▶ ASSIGNMENT: Your answer should consist of each line below that contains the string "móvil".

▶ INFORMATION PROVIDED:
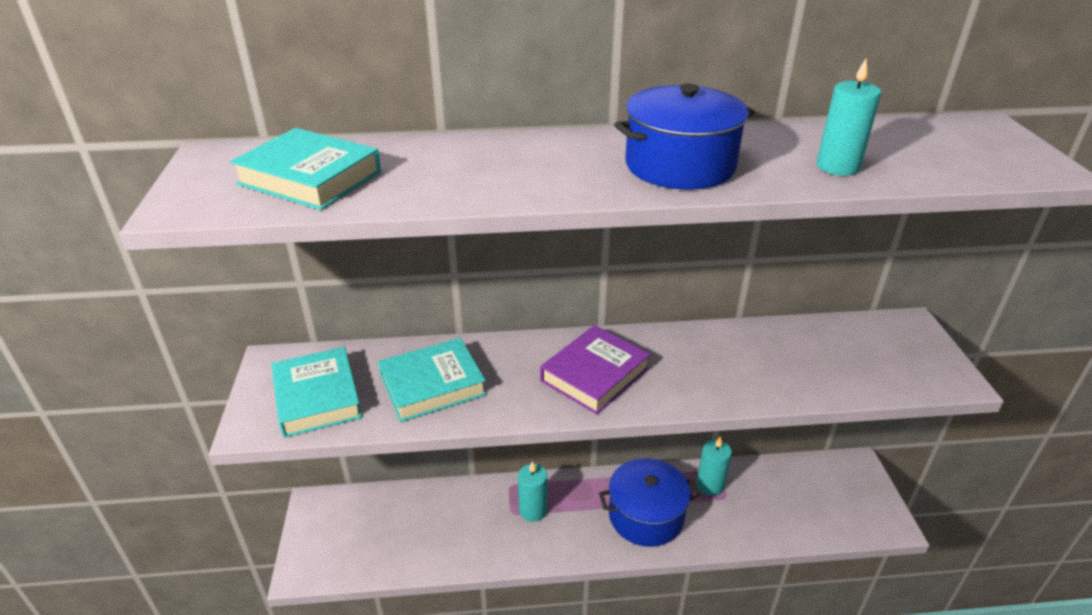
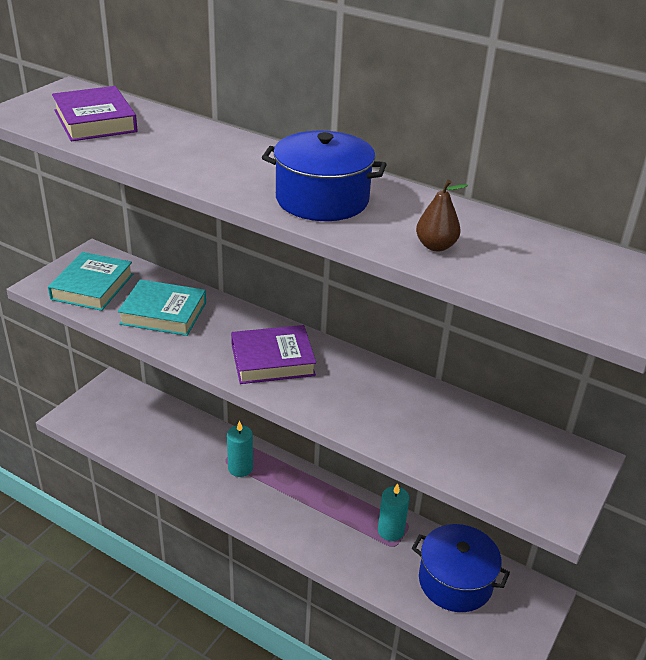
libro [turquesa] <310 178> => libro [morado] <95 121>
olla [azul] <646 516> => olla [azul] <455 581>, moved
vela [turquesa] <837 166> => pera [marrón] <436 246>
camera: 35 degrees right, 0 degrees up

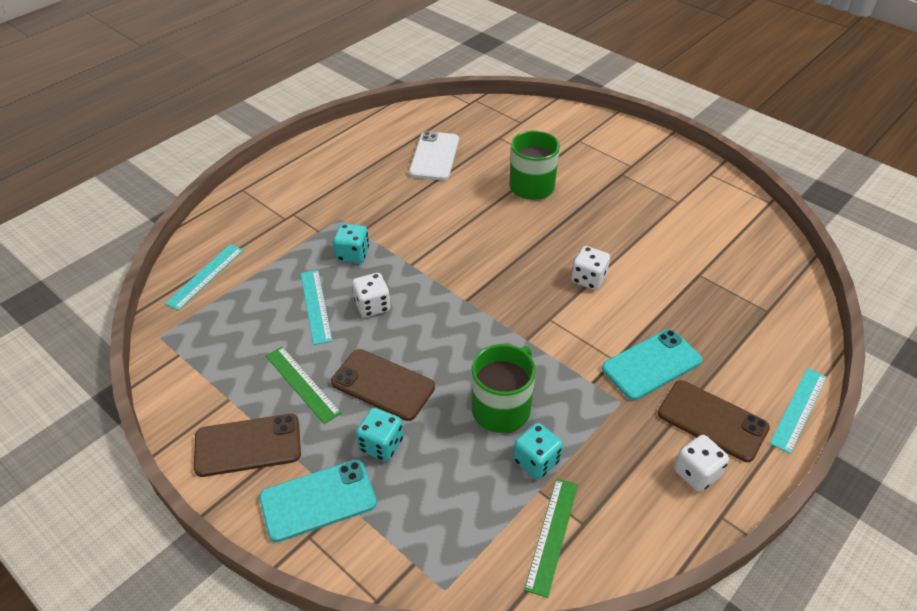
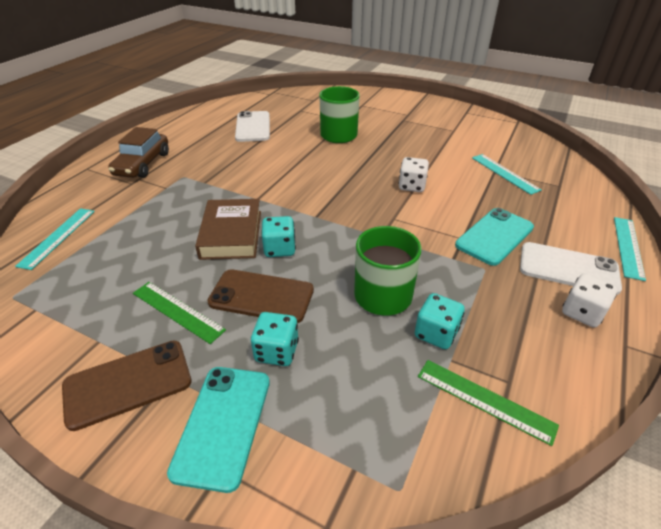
nothing => coche [marrón] <142 164>
móvil [turquesa] <318 500> => móvil [turquesa] <223 424>, 45 degrees counterclockwise
dado [blanco] <372 306> => libro [marrón] <231 234>
dado [turquesa] <352 254> => dado [turquesa] <279 249>, moved
regla [verde] <552 535> => regla [verde] <484 400>, 60 degrees counterclockwise
regla [turquesa] <316 306> => regla [turquesa] <505 173>, moved
móvil [marrón] <712 421> => móvil [blanco] <568 268>
camera: 15 degrees left, 5 degrees down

▶ PROBLEM SOLUTION:
móvil [turquesa] <318 500> => móvil [turquesa] <223 424>, 45 degrees counterclockwise
móvil [marrón] <712 421> => móvil [blanco] <568 268>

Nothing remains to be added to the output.